What this task involves: Search the data for the word "AUDIO" and copy each line that has it.

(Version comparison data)
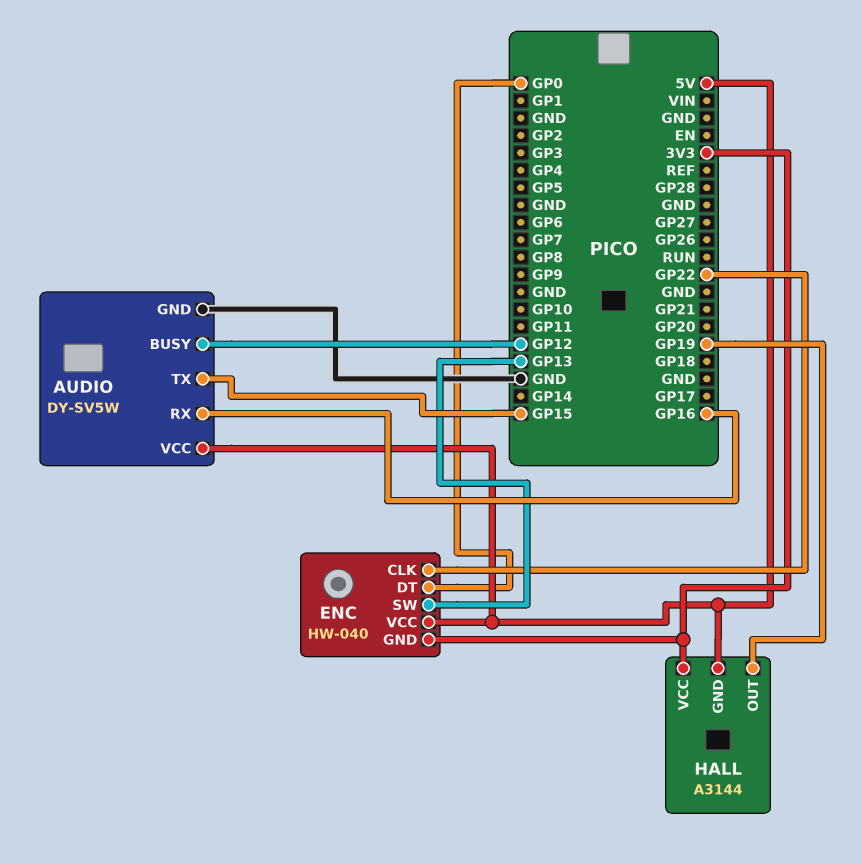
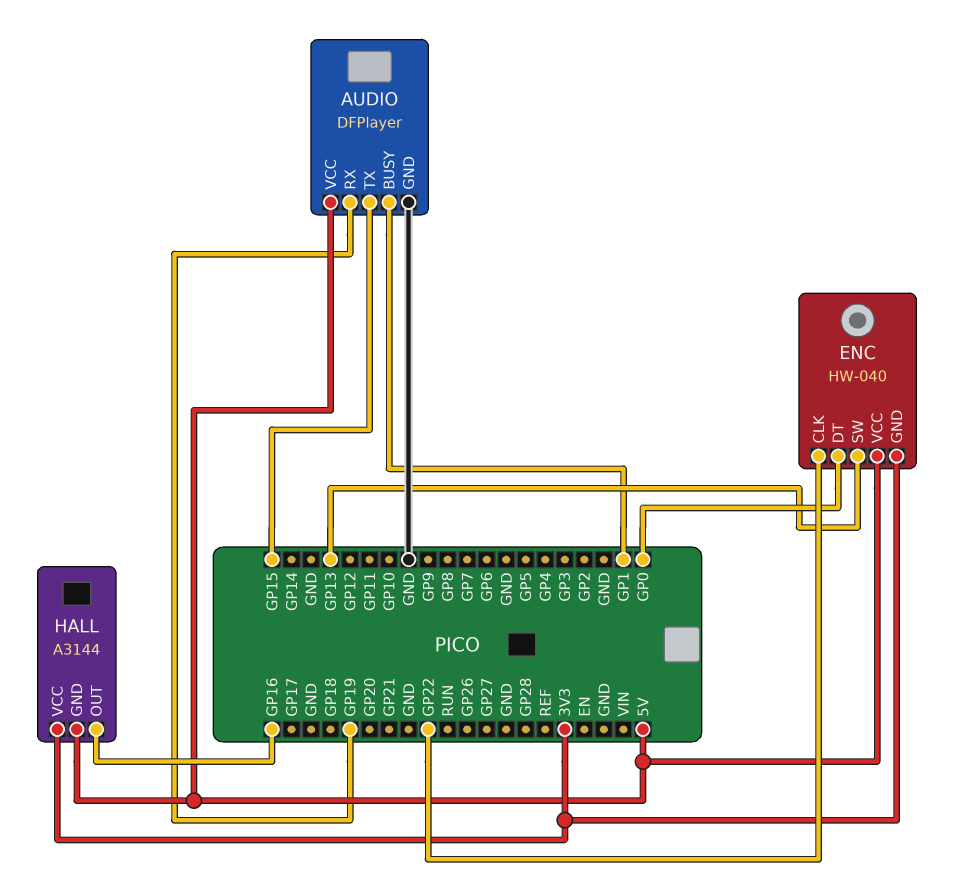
AUDIO: DY-SV5W -> DFPlayer
AUDIO pin BUSY: GP12 -> GP1
AUDIO pin RX: GP16 -> GP19
HALL pin OUT: GP19 -> GP16

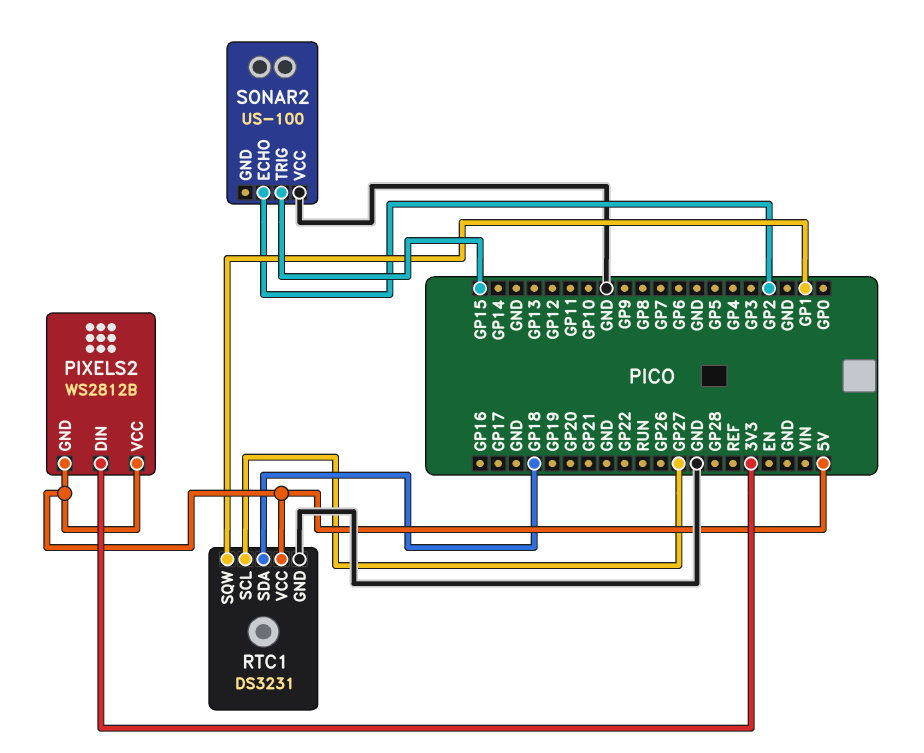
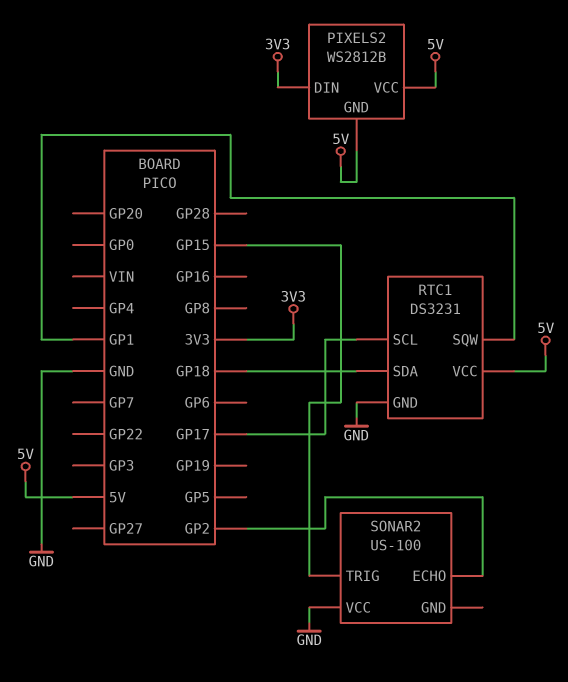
RTC1 pin SCL: GP27 -> GP17

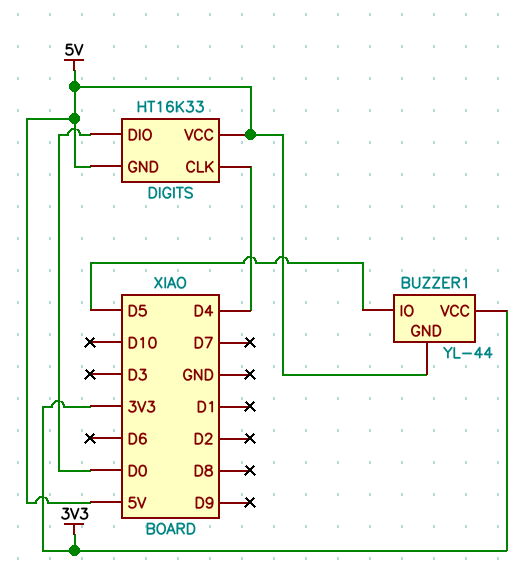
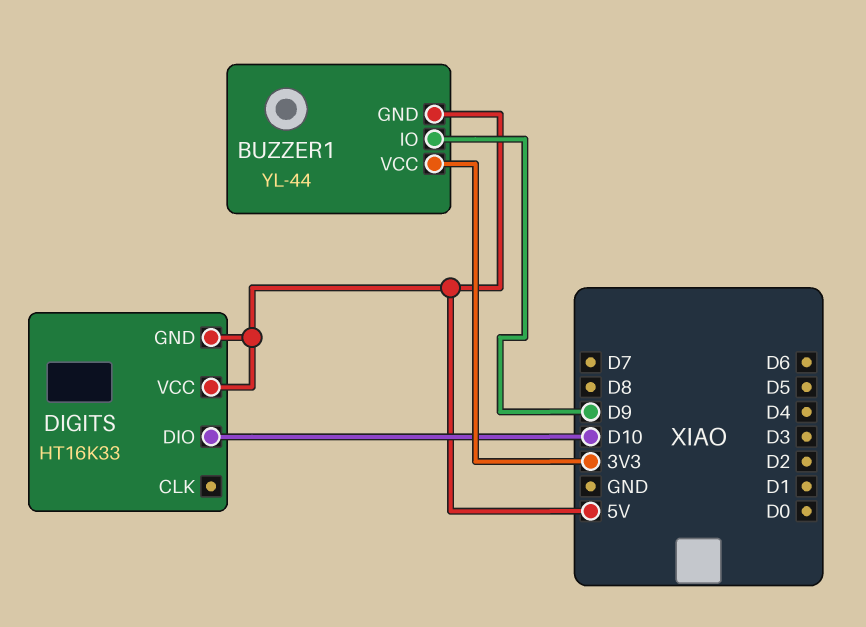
BUZZER1 pin IO: D5 -> D9
DIGITS pin CLK: D4 -> none
DIGITS pin DIO: D0 -> D10

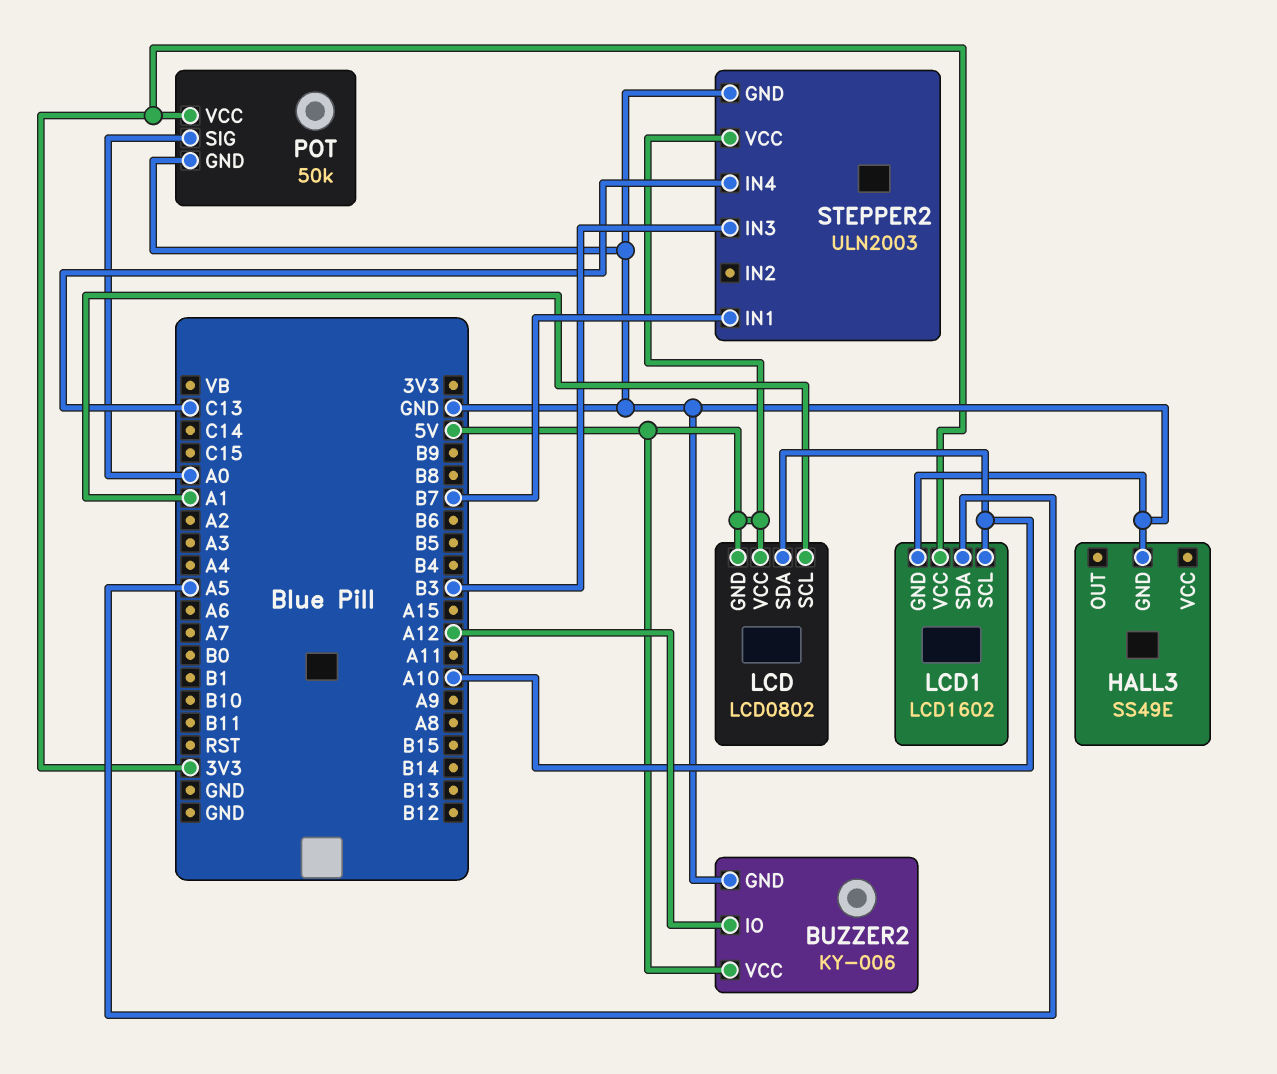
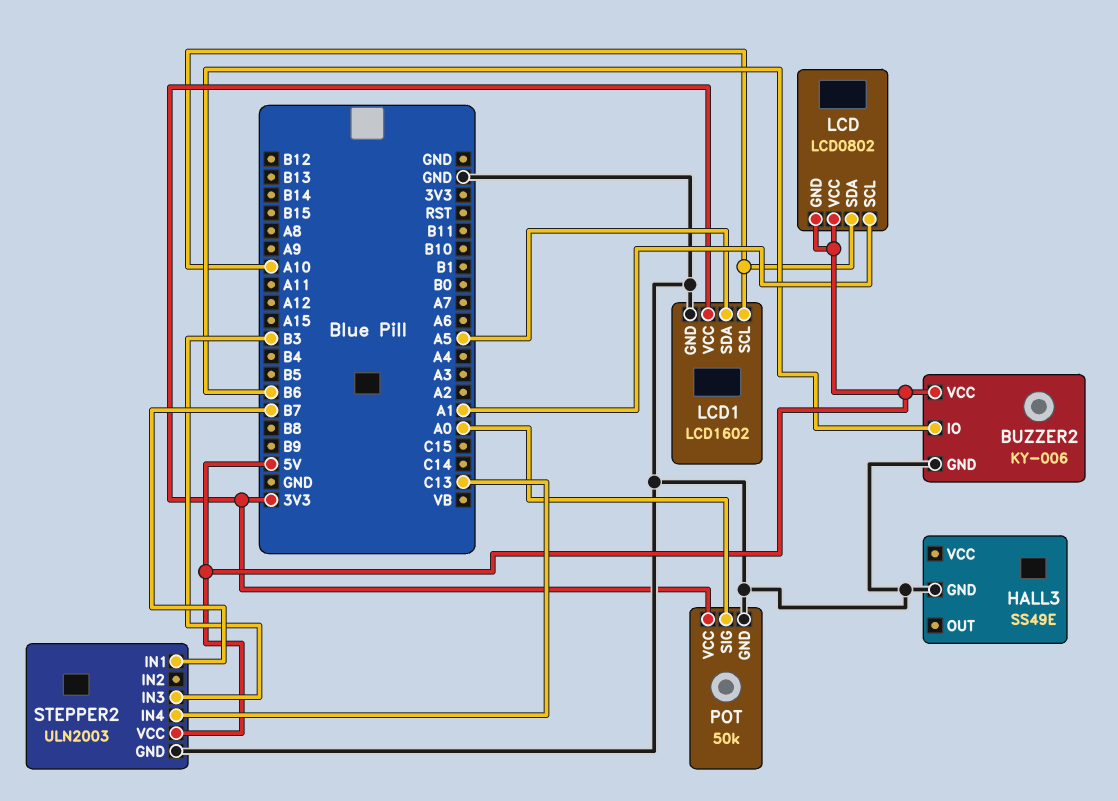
BUZZER2 pin IO: A12 -> B6

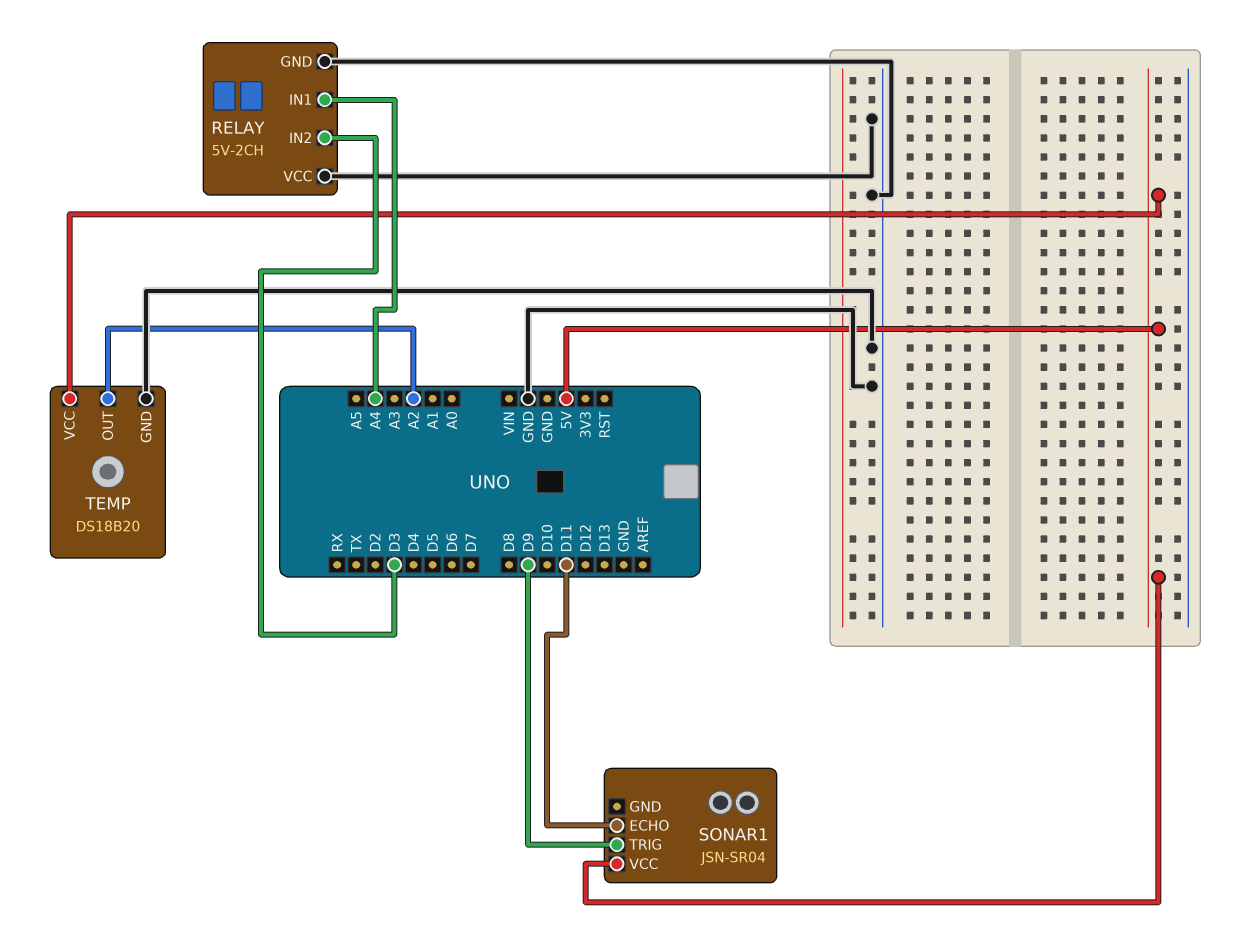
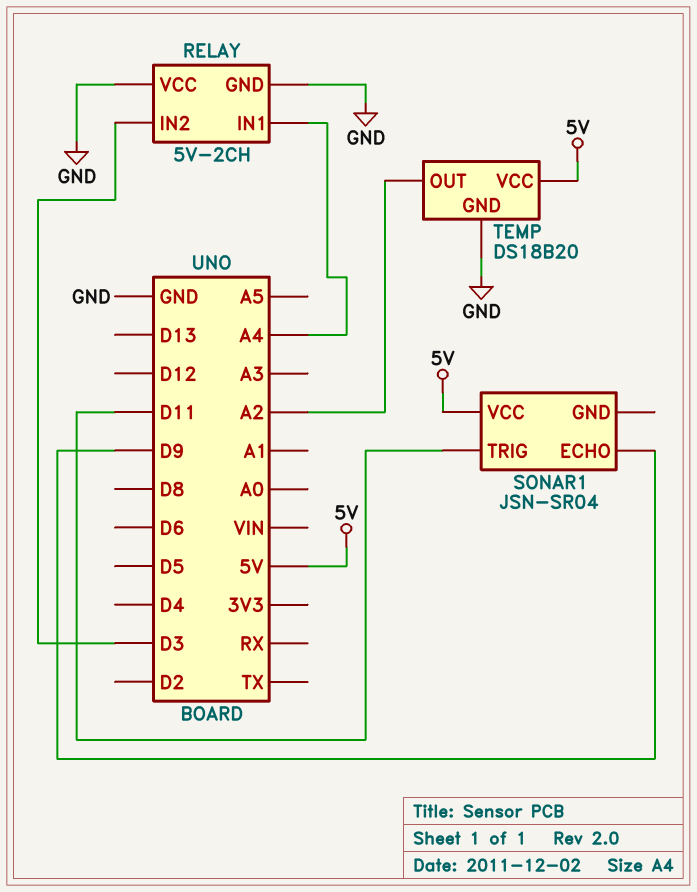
SONAR1 pin ECHO: D11 -> D9
SONAR1 pin TRIG: D9 -> D11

Answer section:
AUDIO: DY-SV5W -> DFPlayer
AUDIO pin BUSY: GP12 -> GP1
AUDIO pin RX: GP16 -> GP19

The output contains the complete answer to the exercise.